▼▼▼

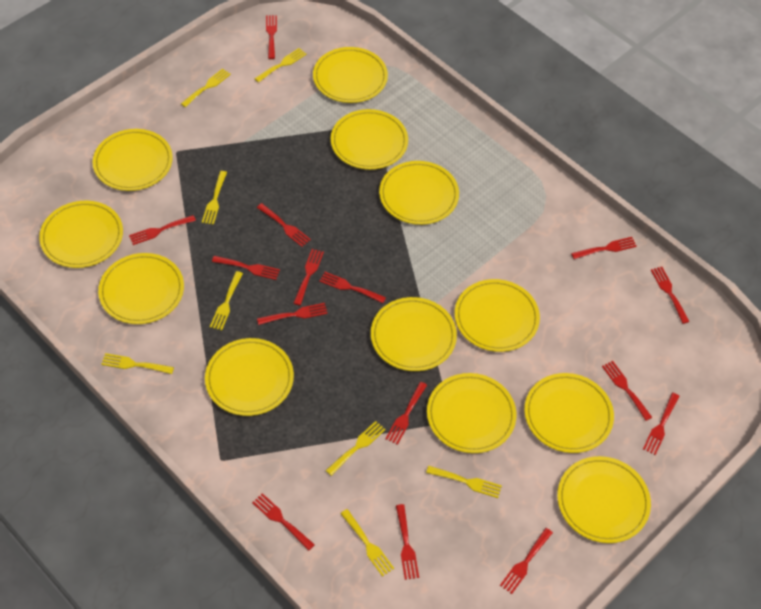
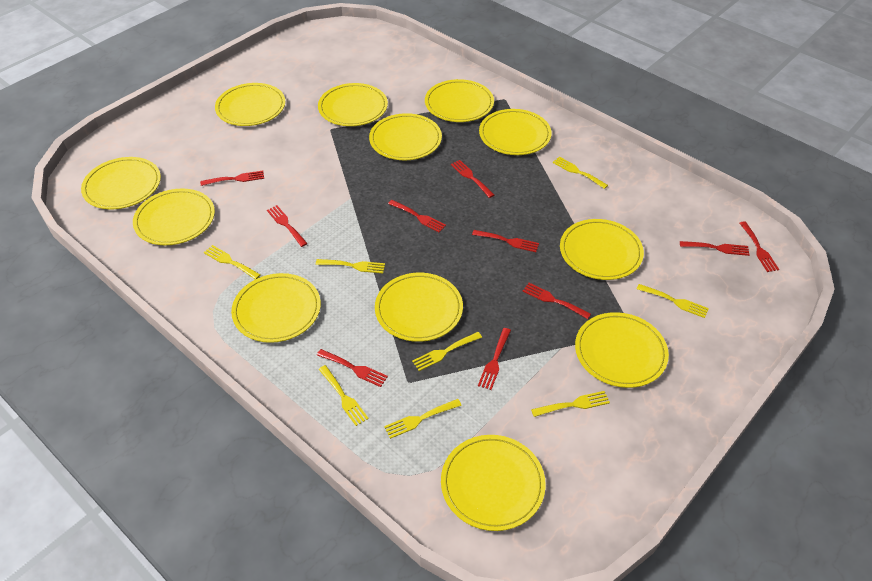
red fork: 15 -> 10

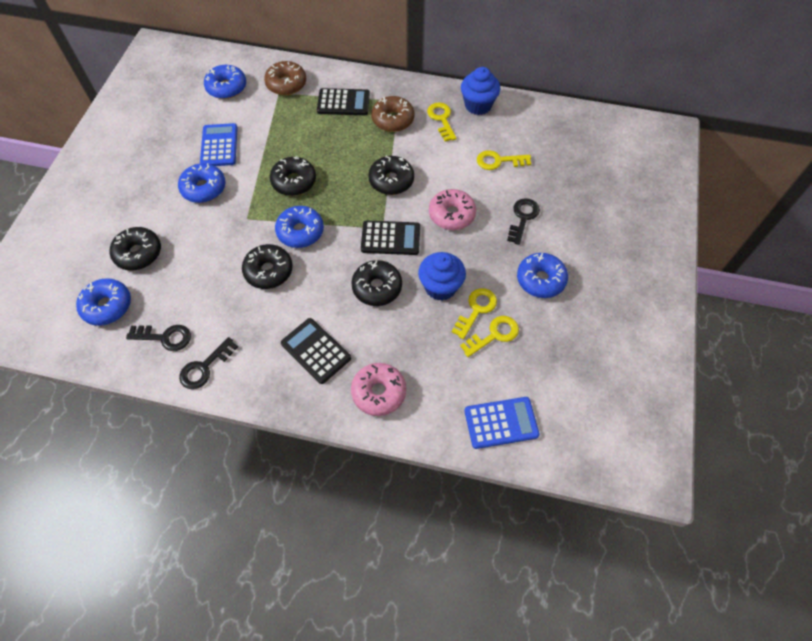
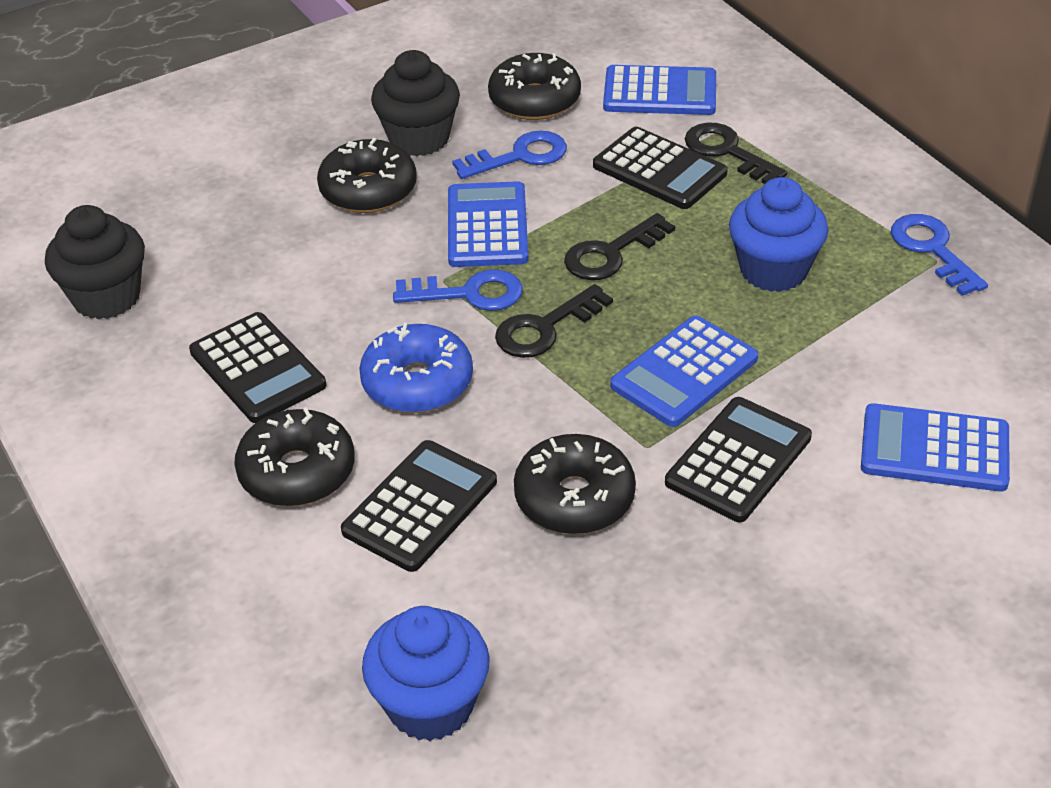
black calculator: 3 -> 4
black cupcake: 0 -> 2
black donut: 5 -> 4
blue calculator: 2 -> 4
blue donut: 5 -> 1
blue key: 0 -> 3
brown donut: 2 -> 0
pink donut: 2 -> 0
yellow key: 4 -> 0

▲▲▲

Print the entries above word for word, without pictures.

red fork: 15 -> 10

black calculator: 3 -> 4
black cupcake: 0 -> 2
black donut: 5 -> 4
blue calculator: 2 -> 4
blue donut: 5 -> 1
blue key: 0 -> 3
brown donut: 2 -> 0
pink donut: 2 -> 0
yellow key: 4 -> 0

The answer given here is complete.